● Scene comparison data
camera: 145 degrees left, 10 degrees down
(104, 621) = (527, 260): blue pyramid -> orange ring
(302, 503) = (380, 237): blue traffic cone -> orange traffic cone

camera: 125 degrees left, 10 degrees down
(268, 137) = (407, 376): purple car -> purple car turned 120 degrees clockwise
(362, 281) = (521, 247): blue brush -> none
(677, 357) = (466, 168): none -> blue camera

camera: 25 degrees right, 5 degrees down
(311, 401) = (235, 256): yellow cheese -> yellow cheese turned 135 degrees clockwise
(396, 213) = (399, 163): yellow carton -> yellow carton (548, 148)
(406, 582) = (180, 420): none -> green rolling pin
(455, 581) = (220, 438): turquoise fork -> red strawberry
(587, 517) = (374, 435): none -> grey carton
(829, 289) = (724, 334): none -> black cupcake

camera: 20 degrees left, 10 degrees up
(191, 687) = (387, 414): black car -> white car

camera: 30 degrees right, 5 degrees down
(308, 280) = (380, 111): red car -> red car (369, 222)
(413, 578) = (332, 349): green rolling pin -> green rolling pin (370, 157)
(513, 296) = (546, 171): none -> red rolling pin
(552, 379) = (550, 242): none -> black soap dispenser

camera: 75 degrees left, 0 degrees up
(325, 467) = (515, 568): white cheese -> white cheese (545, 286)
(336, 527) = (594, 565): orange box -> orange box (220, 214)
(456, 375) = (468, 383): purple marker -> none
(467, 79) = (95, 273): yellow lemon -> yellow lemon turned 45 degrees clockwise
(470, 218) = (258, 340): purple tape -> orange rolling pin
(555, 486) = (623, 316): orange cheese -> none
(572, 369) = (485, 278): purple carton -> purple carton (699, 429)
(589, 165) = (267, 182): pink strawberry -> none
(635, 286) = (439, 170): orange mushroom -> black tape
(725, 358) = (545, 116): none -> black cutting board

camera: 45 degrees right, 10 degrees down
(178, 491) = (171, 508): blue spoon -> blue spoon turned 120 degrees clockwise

● TASK BRIEF
All lines holding the word "carton" must be copied from the data.

● OUTPUT
(396, 213) = (399, 163): yellow carton -> yellow carton (548, 148)
(587, 517) = (374, 435): none -> grey carton
(572, 369) = (485, 278): purple carton -> purple carton (699, 429)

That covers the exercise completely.